Problem statement
Using the material that follows, output exactly the lines from the one containing "door: (1031, 653)" through the one containing "plant: (724, 874)", with both ends kept.

Input for this task

=== Begin Enclosure ===

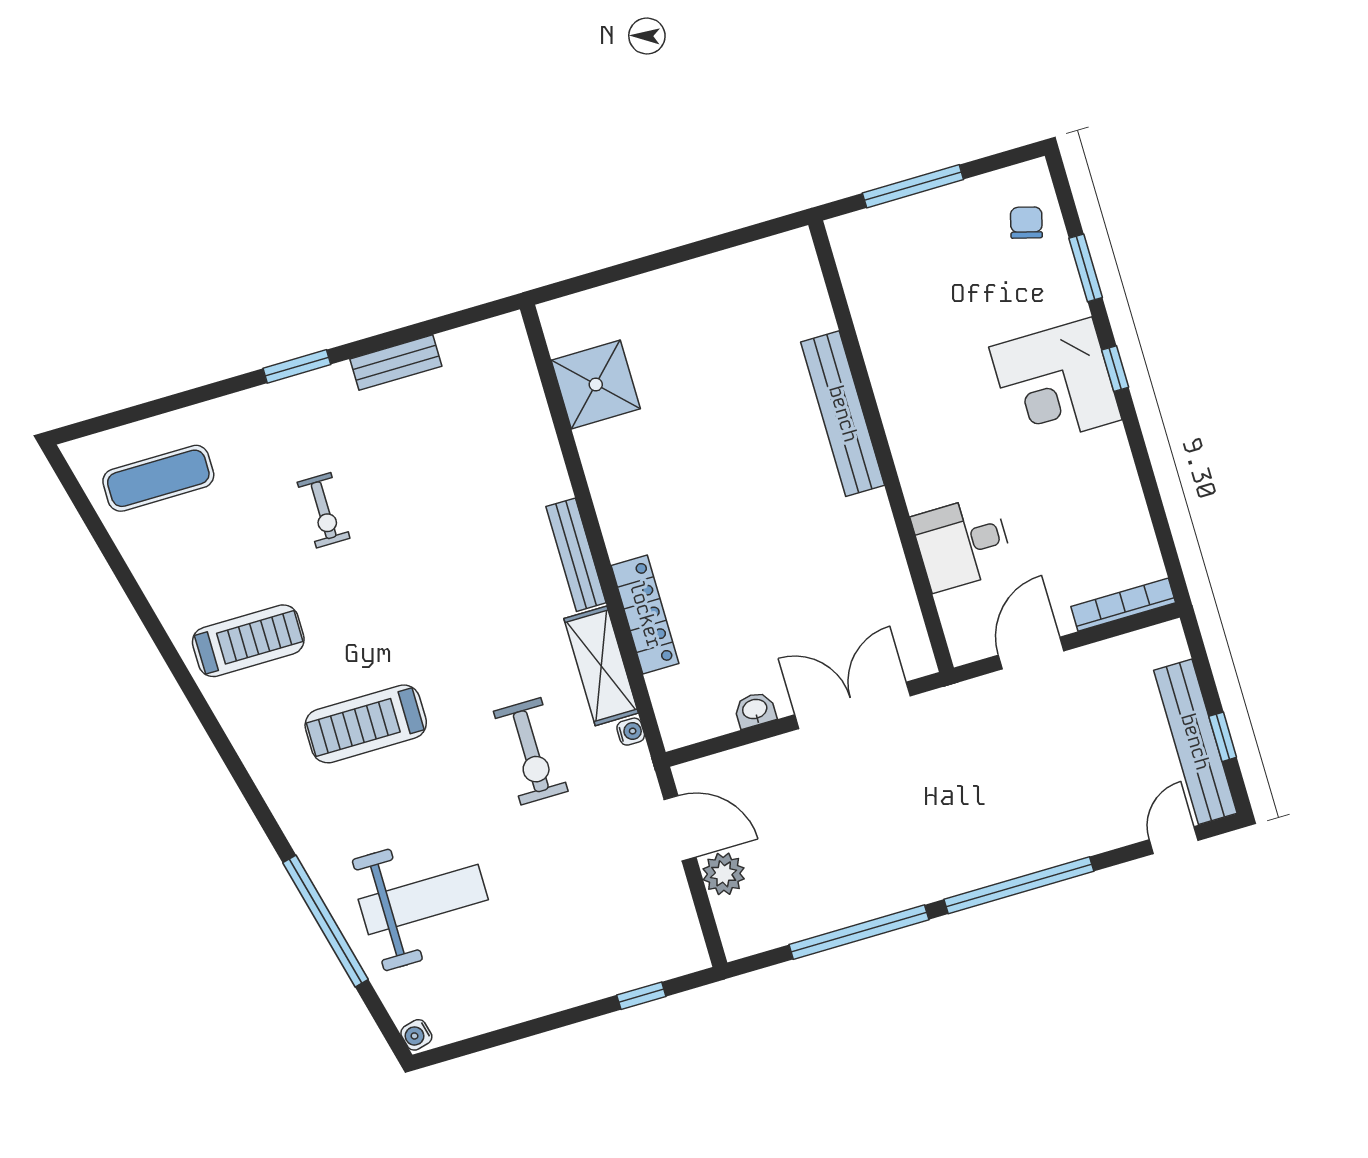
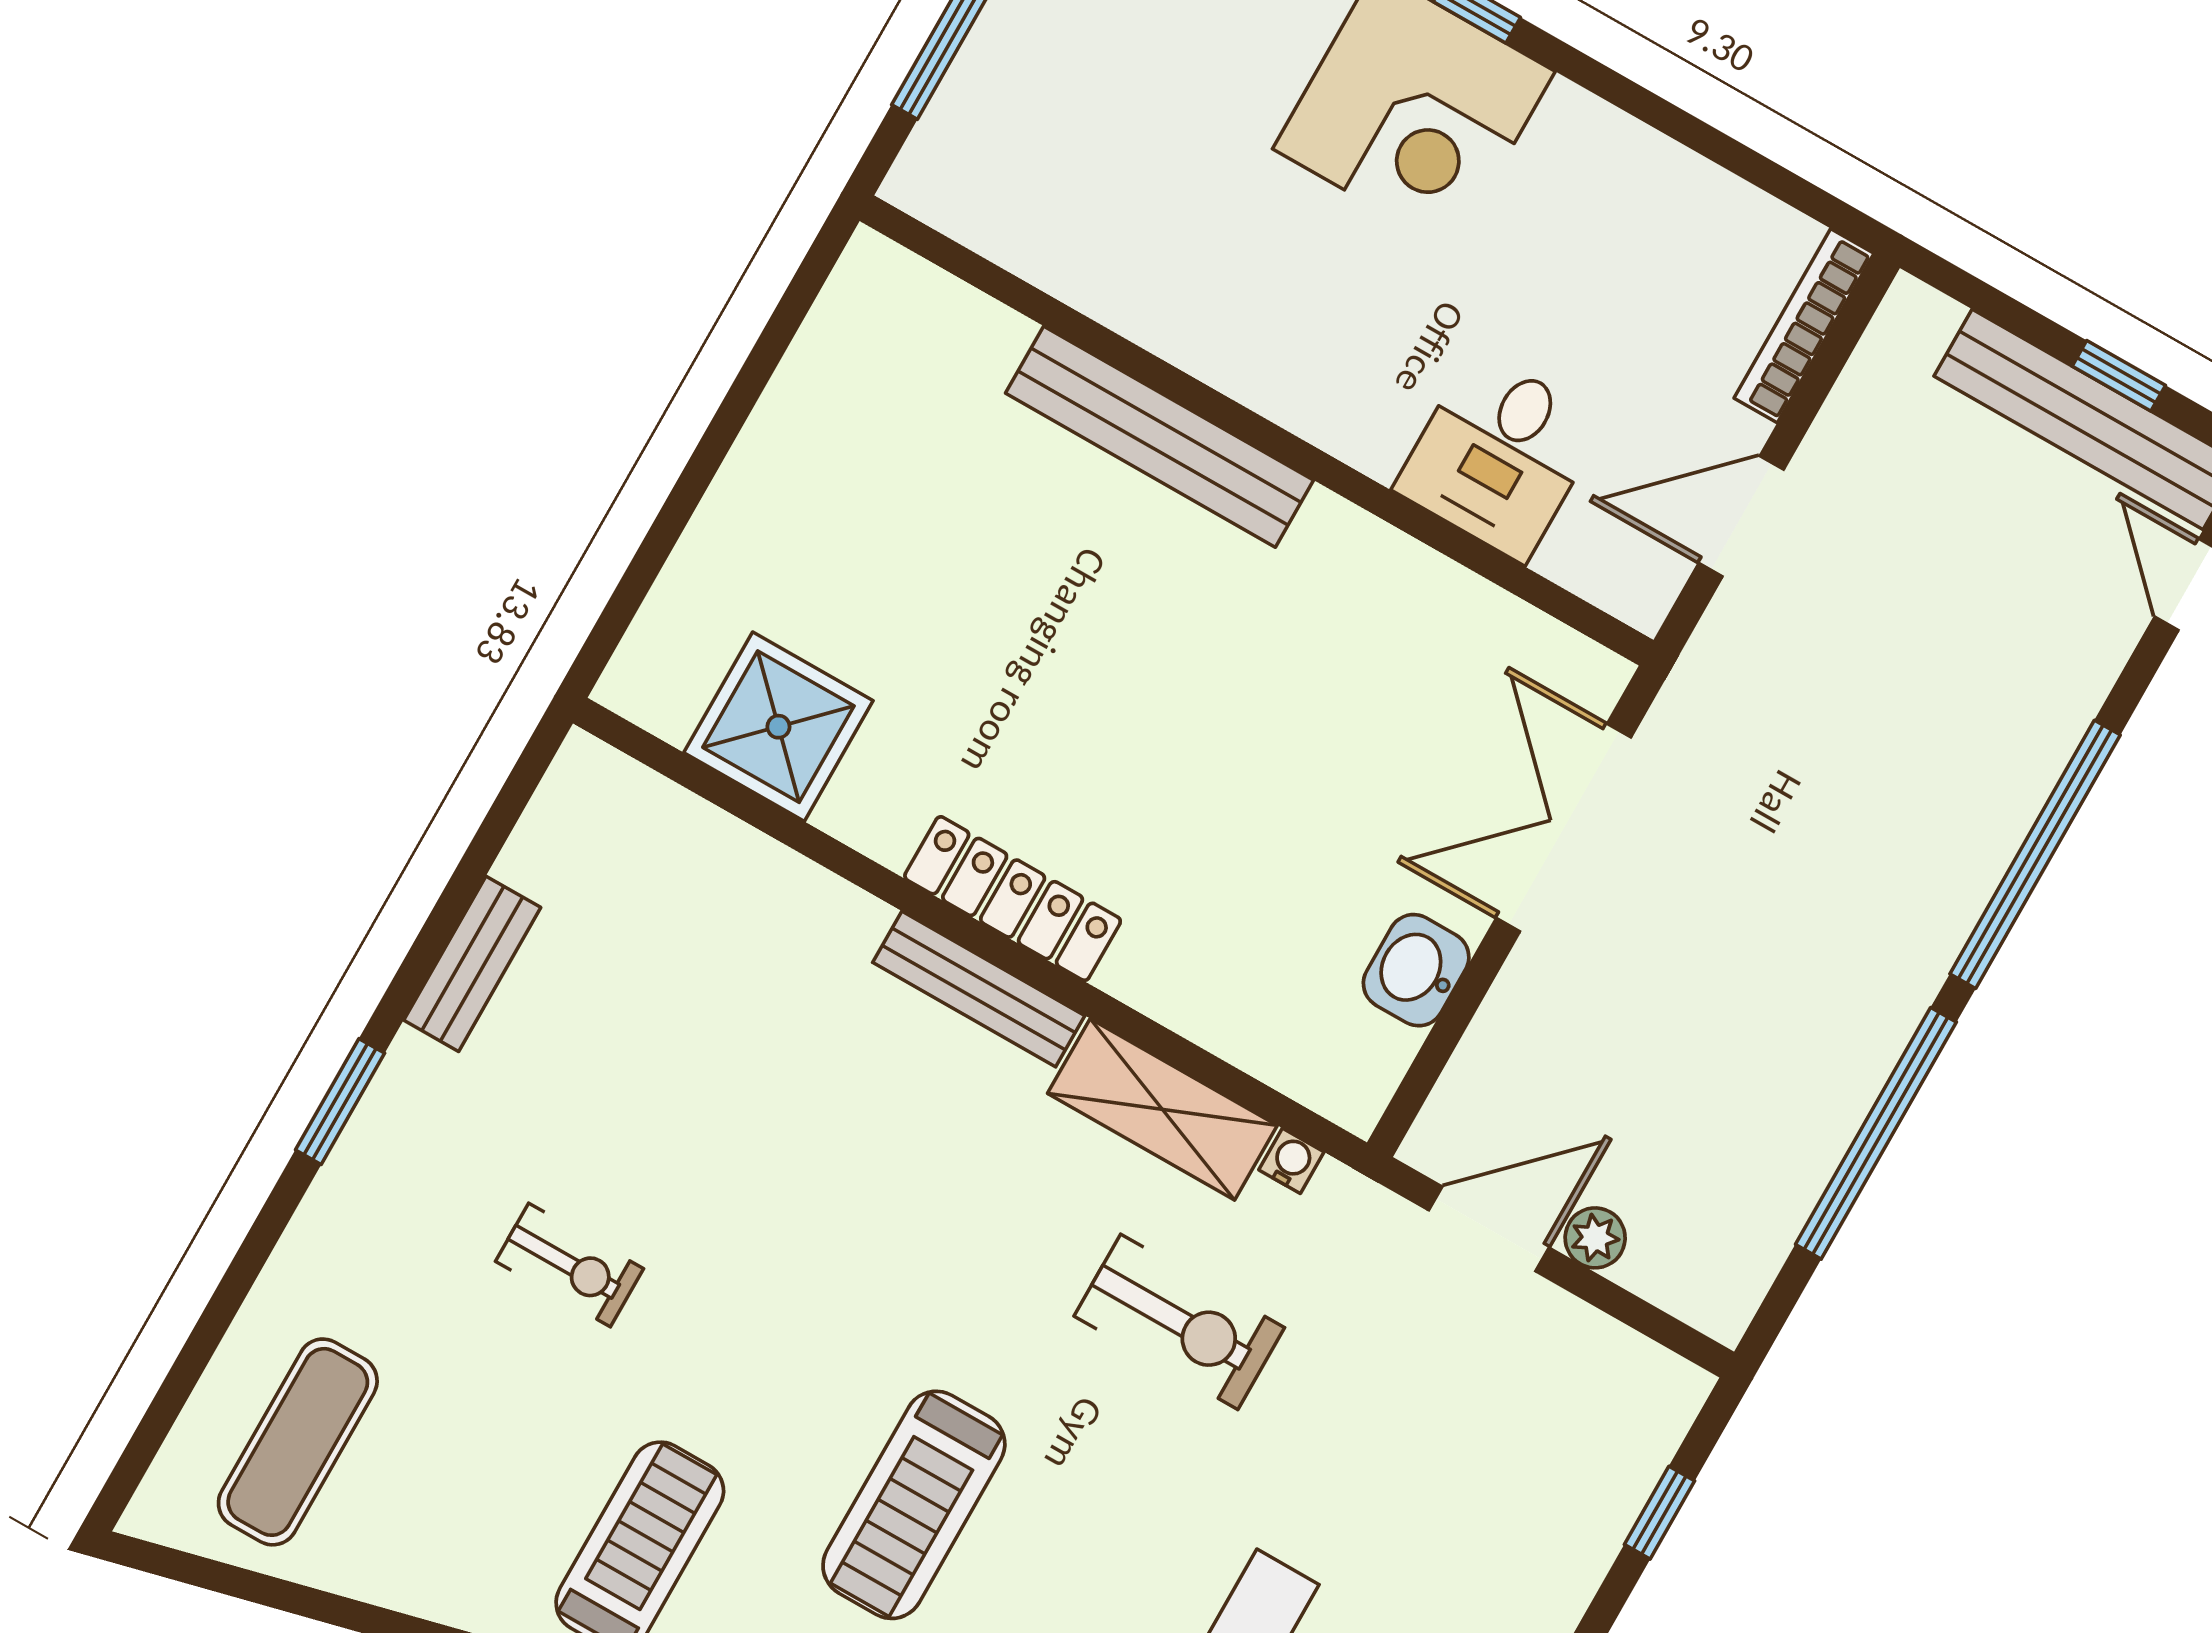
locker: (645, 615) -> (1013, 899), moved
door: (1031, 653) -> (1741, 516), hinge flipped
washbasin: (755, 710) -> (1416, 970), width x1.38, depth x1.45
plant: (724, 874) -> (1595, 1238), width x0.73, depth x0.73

=== End Enclosure ===
=== Begin Enclosure ===

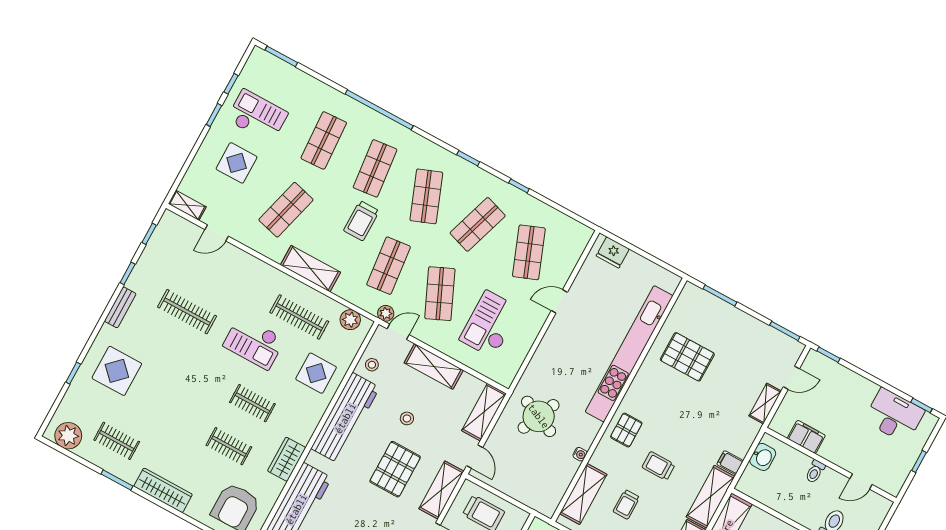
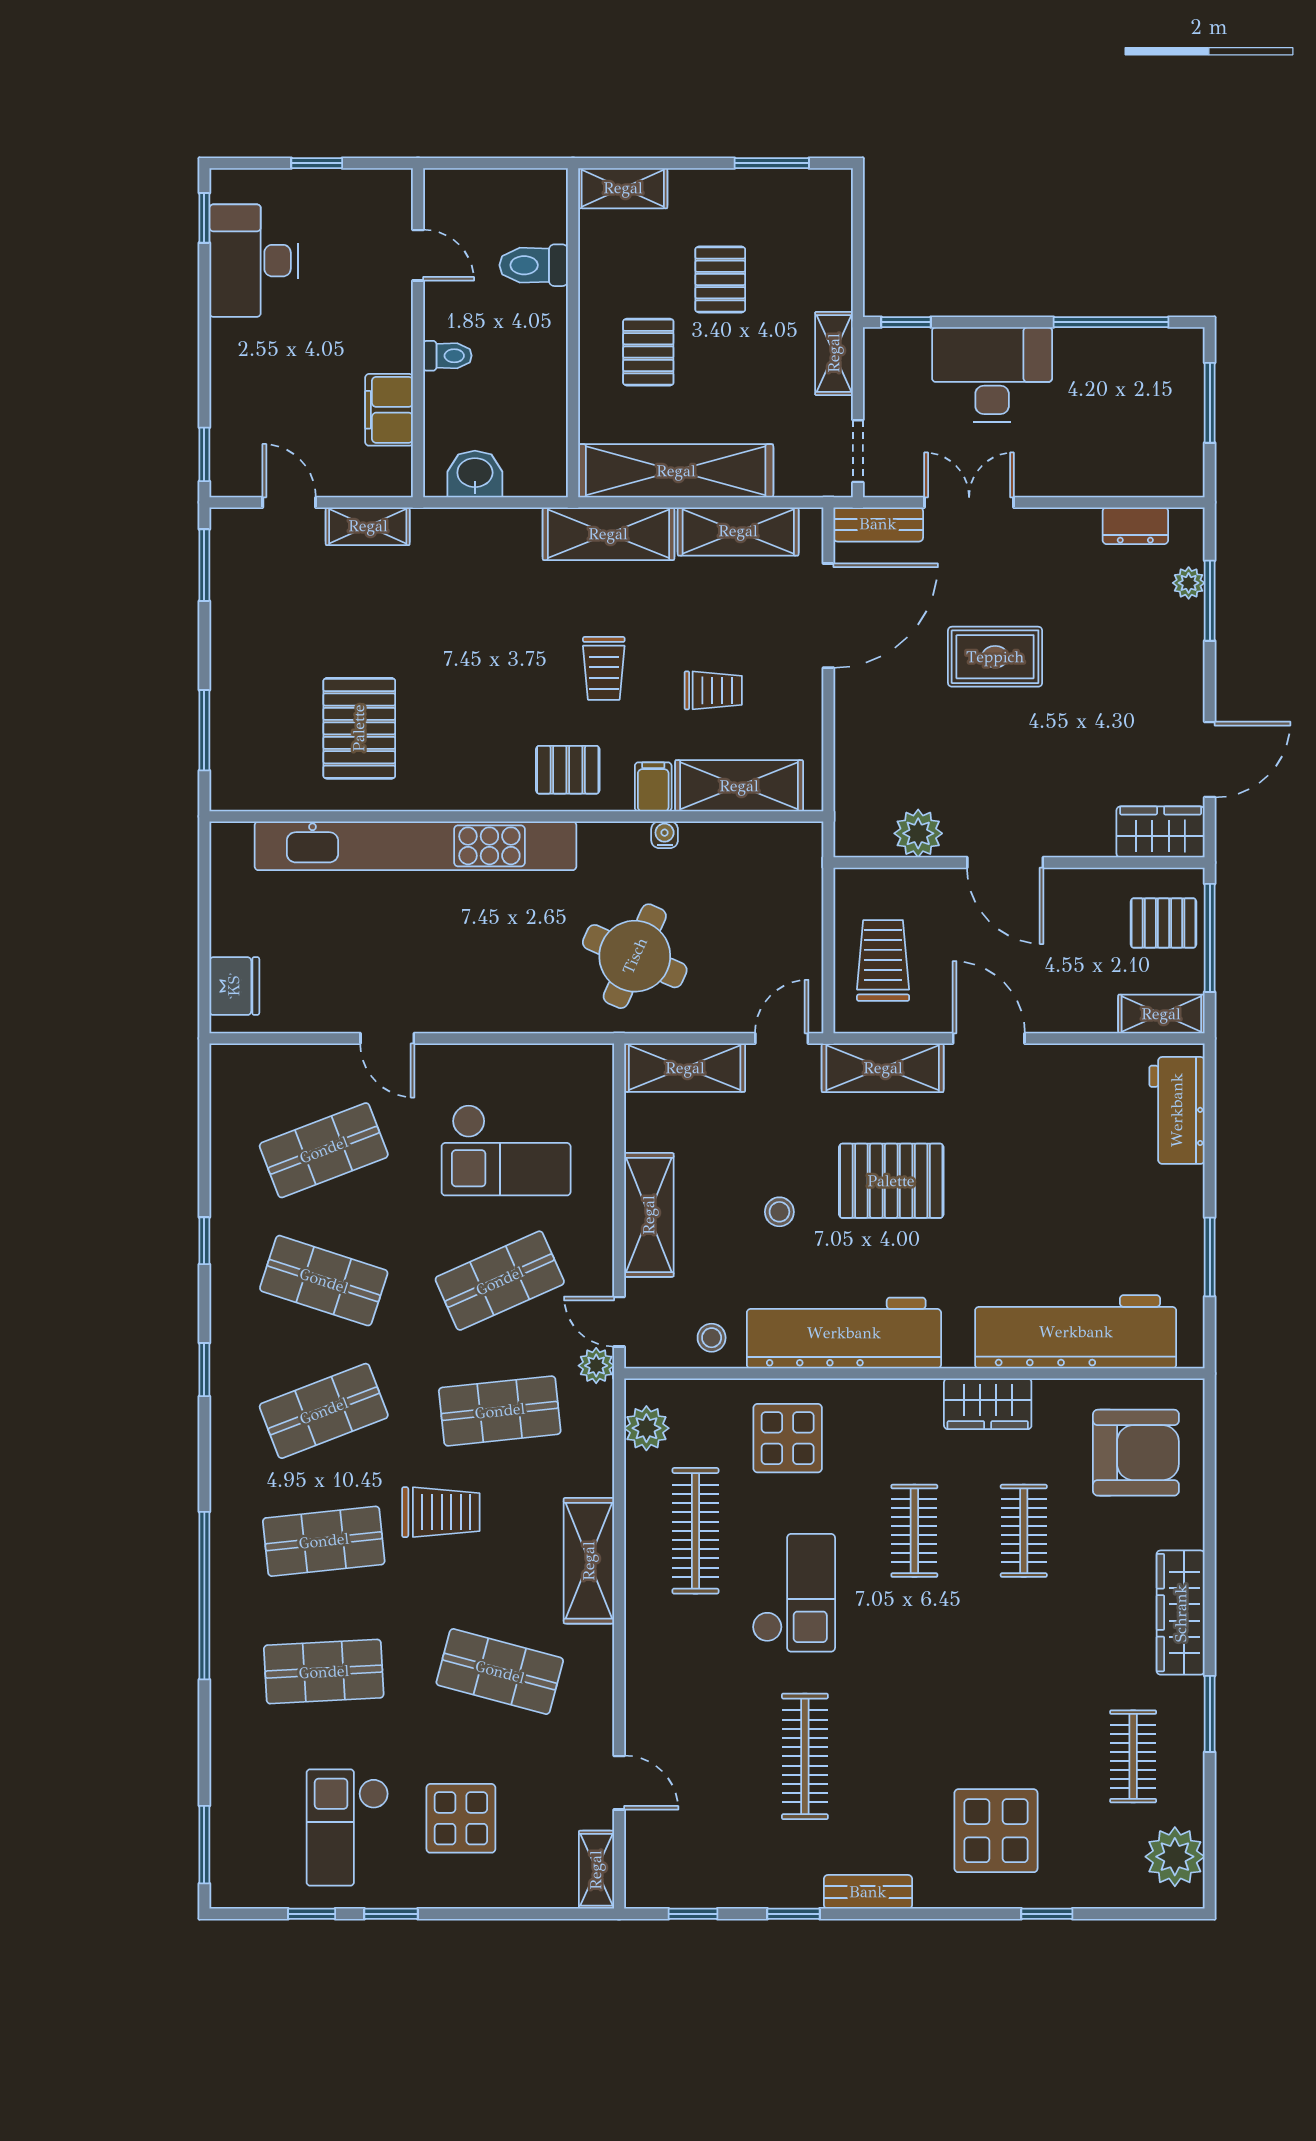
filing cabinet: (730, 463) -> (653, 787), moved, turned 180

=== End Enclosure ===

Written response
door: (1031, 653) -> (1741, 516), hinge flipped
washbasin: (755, 710) -> (1416, 970), width x1.38, depth x1.45
plant: (724, 874) -> (1595, 1238), width x0.73, depth x0.73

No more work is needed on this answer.